Task objective = In how many lines of the records does the word "camera" appear? Reply with the number and nothing else.

Data for this task =
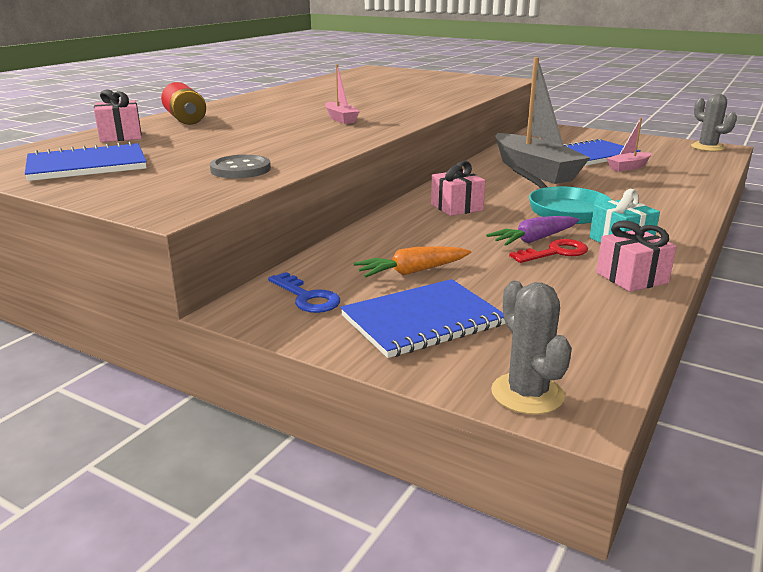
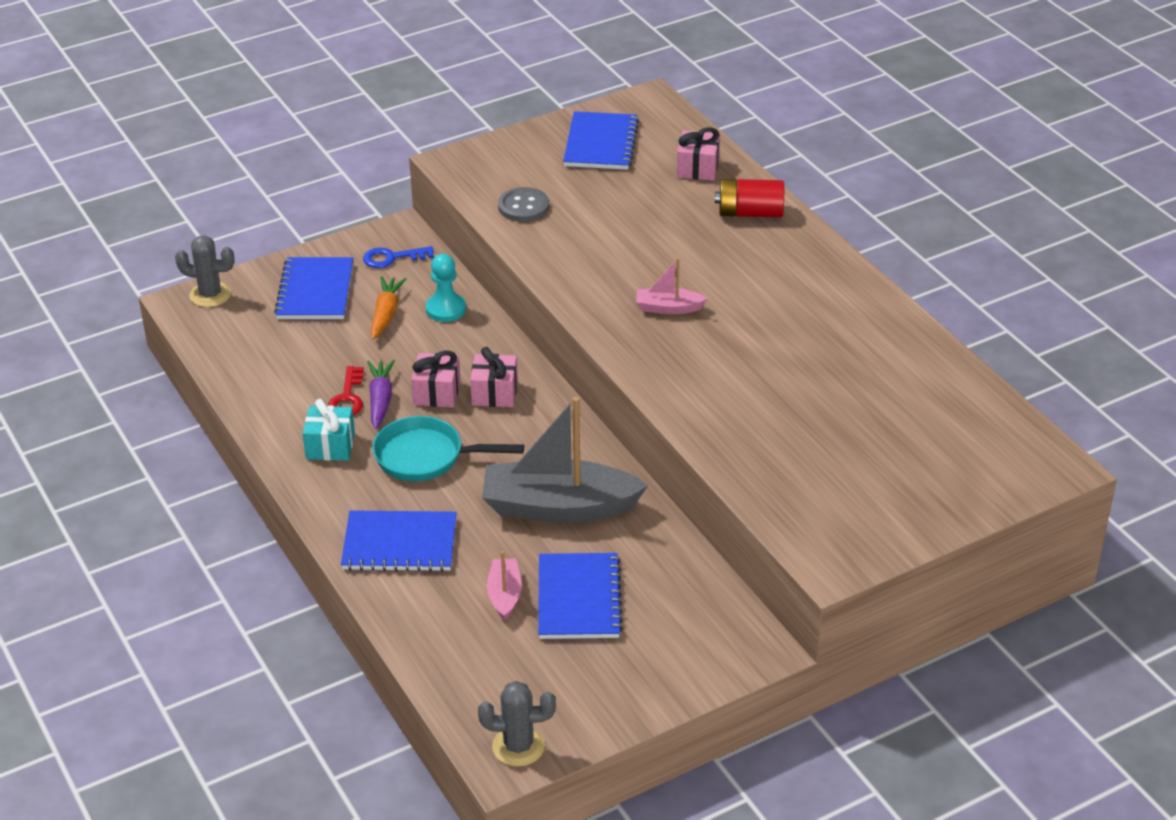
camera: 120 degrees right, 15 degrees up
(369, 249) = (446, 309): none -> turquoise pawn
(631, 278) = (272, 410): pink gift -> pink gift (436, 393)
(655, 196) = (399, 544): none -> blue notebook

...

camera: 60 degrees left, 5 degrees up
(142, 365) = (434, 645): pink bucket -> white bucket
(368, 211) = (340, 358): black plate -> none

...

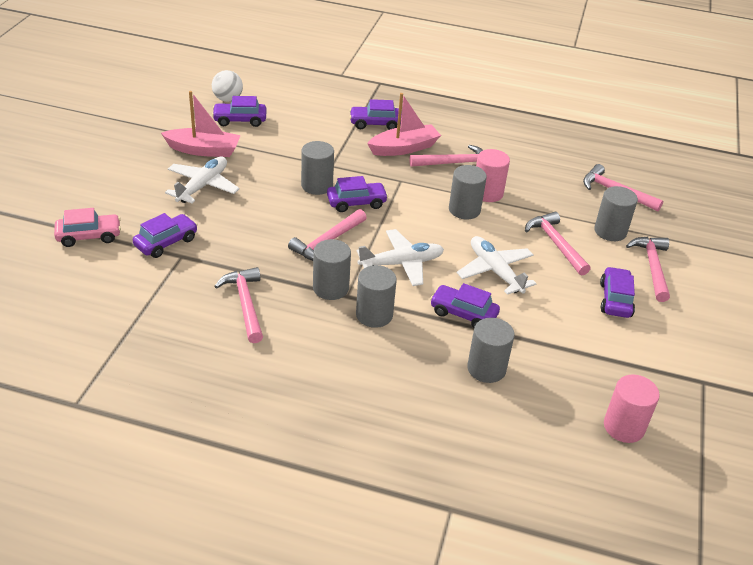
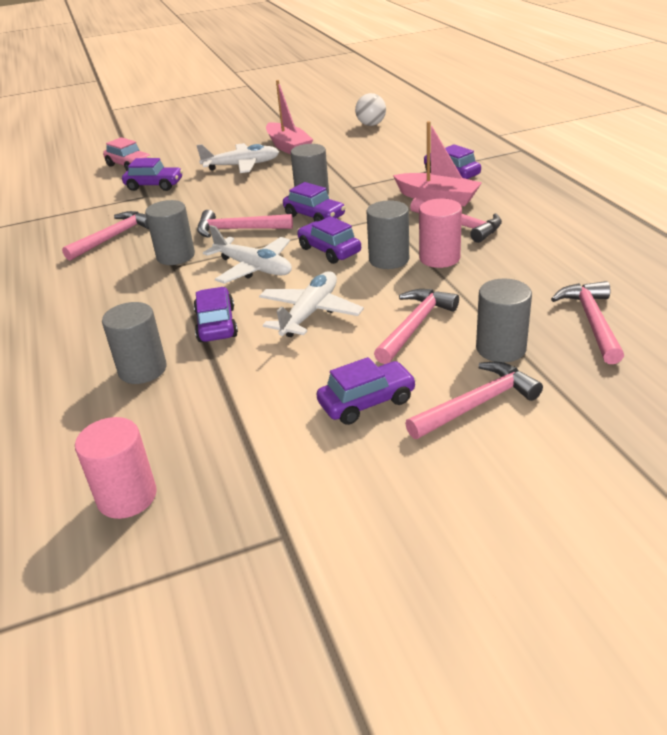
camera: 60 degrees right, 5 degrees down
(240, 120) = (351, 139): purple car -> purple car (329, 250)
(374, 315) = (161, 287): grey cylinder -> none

Task solution = 3